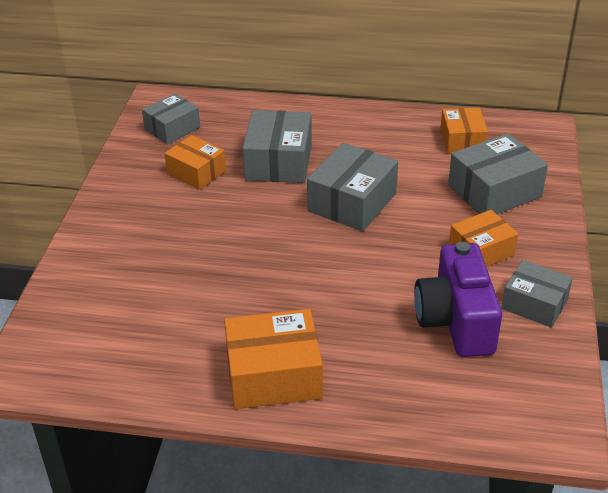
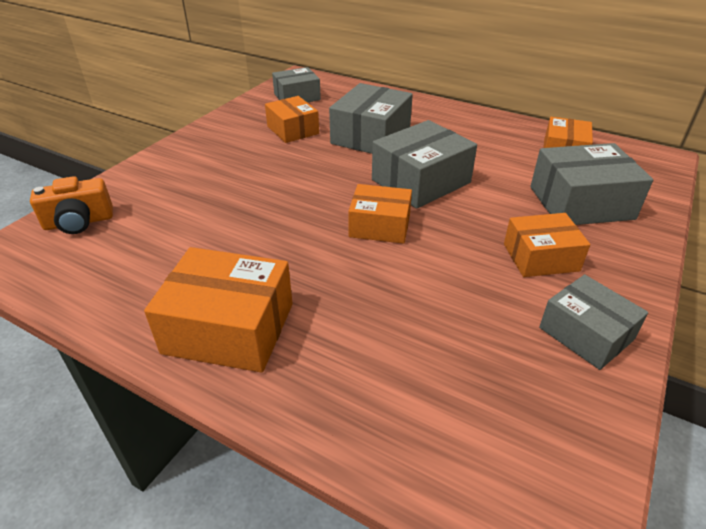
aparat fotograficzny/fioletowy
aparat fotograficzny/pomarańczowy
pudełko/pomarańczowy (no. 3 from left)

◆ ◆ ◆ ◆ ◆

→ What this task involves
State how many lines contain the word "fotograficzny" across the listing, and give no other text.

→ Task response
2